What is expected:
Set down, exactly as they stand, the lines from the one containing "ENC pin SW: none -> A7" through the last line of the records below, leaving every picture out.

Records for processing:
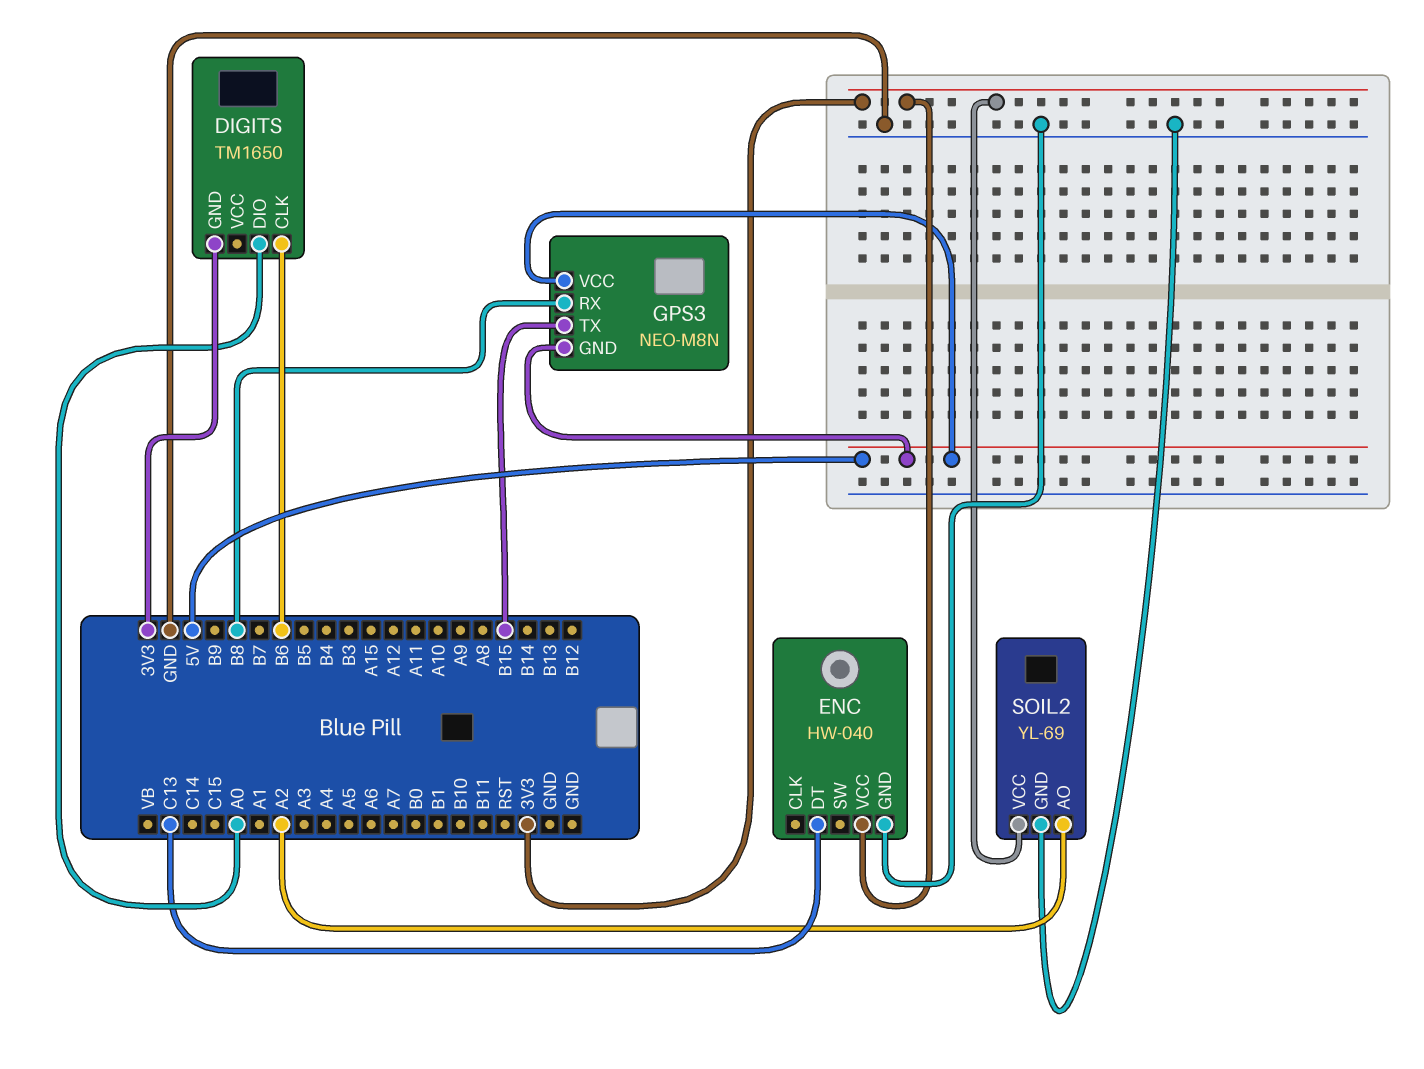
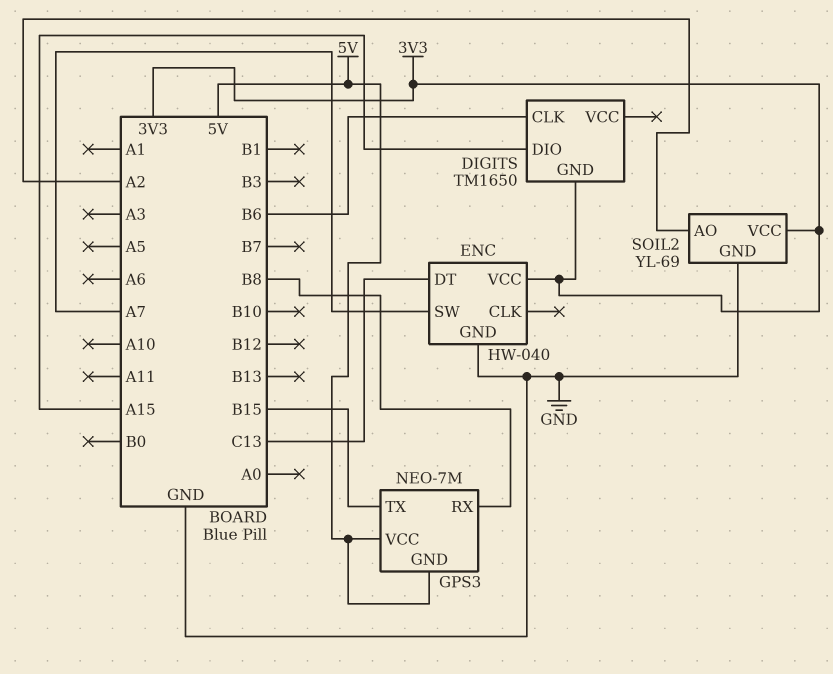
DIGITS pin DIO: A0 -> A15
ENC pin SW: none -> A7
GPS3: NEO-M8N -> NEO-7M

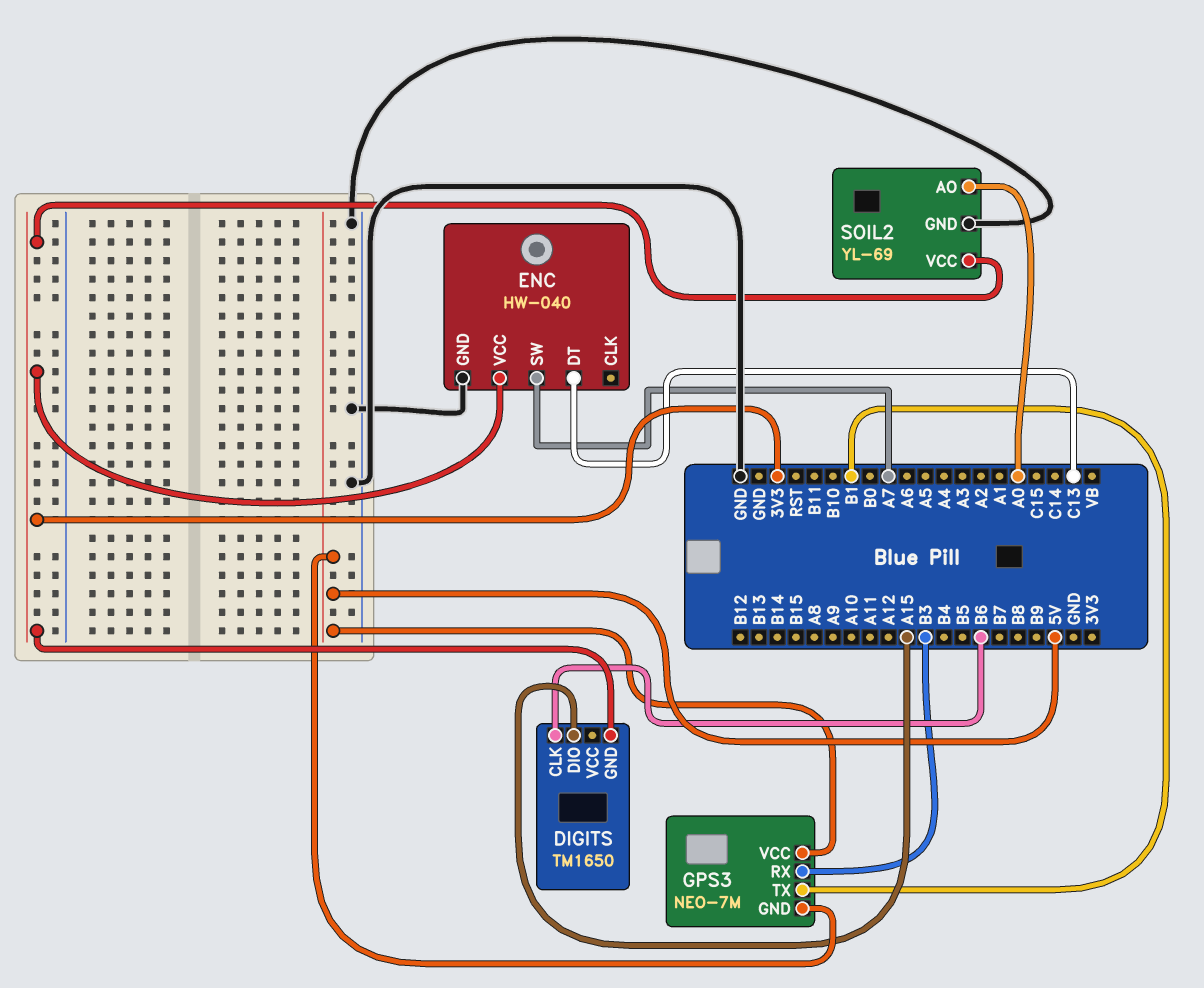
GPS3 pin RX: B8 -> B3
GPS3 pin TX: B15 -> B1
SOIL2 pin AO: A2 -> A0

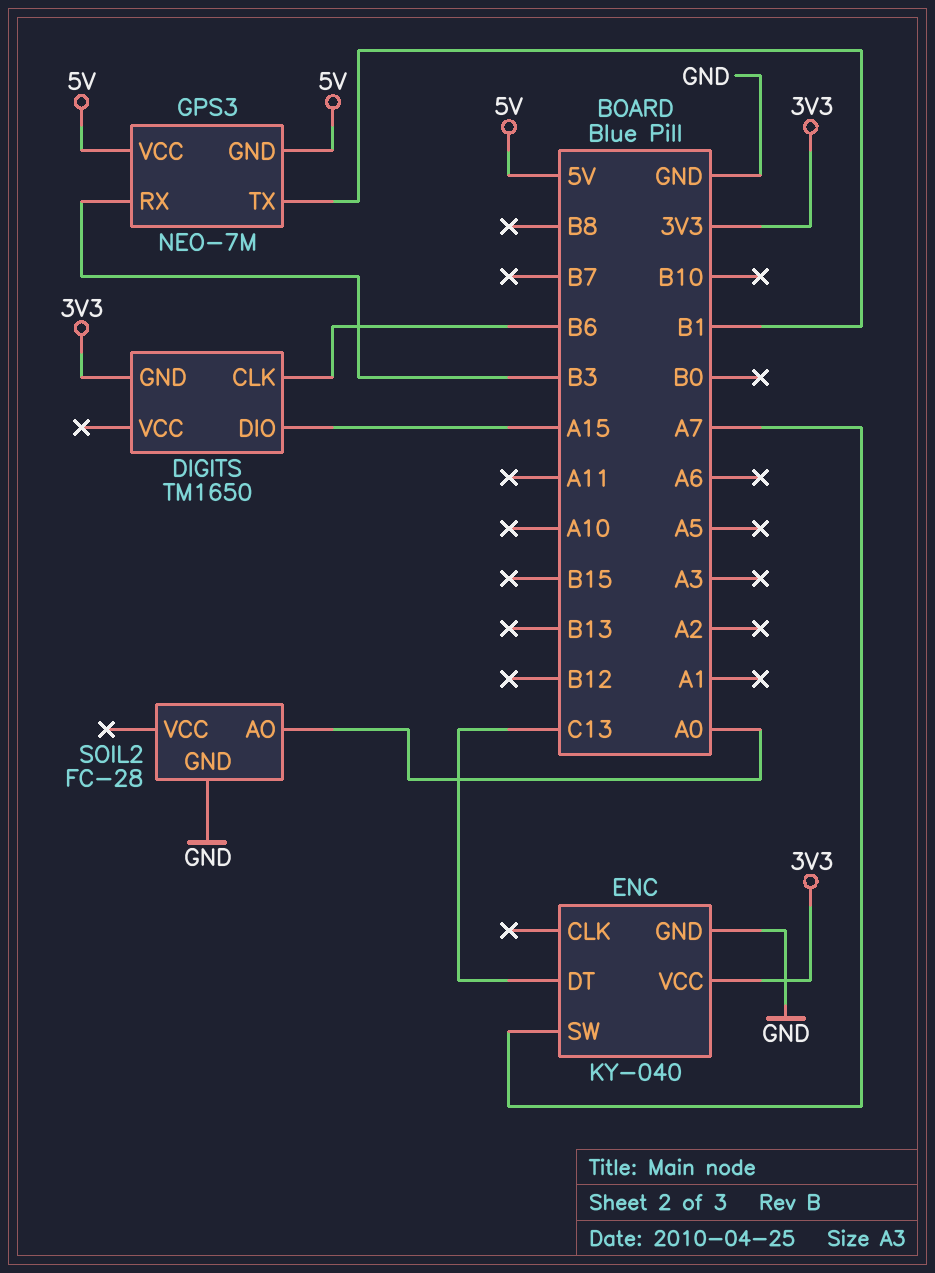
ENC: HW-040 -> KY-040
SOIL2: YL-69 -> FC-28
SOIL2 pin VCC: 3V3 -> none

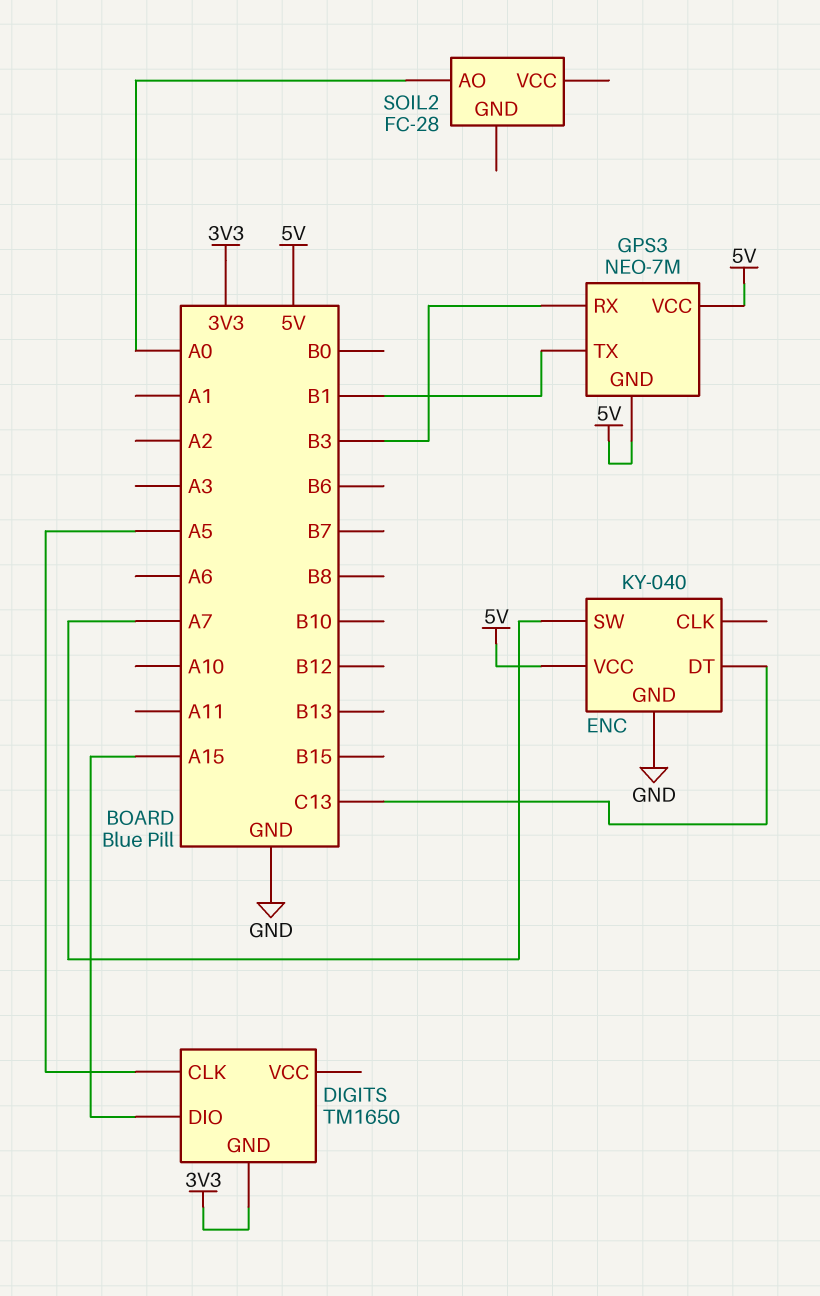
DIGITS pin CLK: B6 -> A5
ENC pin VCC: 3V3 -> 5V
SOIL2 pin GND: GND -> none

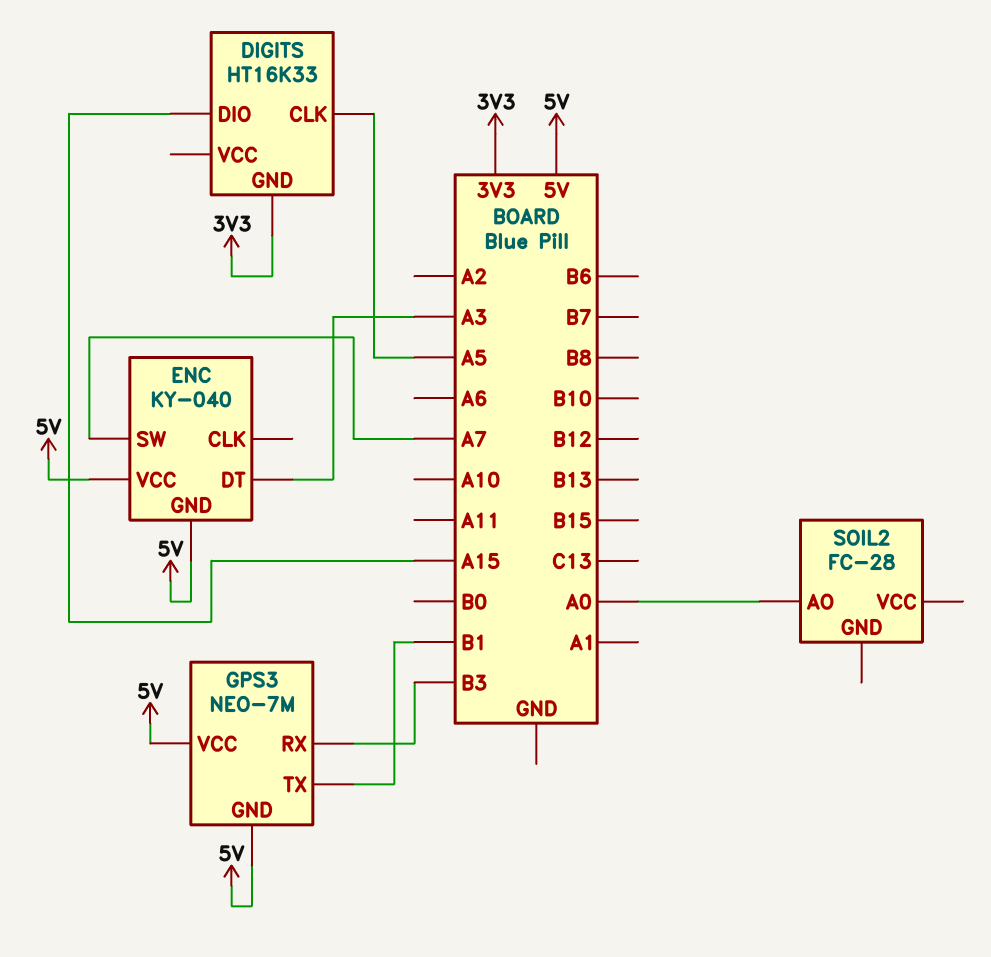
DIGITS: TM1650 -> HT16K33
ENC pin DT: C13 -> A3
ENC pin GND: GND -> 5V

Expected output:
ENC pin SW: none -> A7
GPS3: NEO-M8N -> NEO-7M

GPS3 pin RX: B8 -> B3
GPS3 pin TX: B15 -> B1
SOIL2 pin AO: A2 -> A0

ENC: HW-040 -> KY-040
SOIL2: YL-69 -> FC-28
SOIL2 pin VCC: 3V3 -> none

DIGITS pin CLK: B6 -> A5
ENC pin VCC: 3V3 -> 5V
SOIL2 pin GND: GND -> none

DIGITS: TM1650 -> HT16K33
ENC pin DT: C13 -> A3
ENC pin GND: GND -> 5V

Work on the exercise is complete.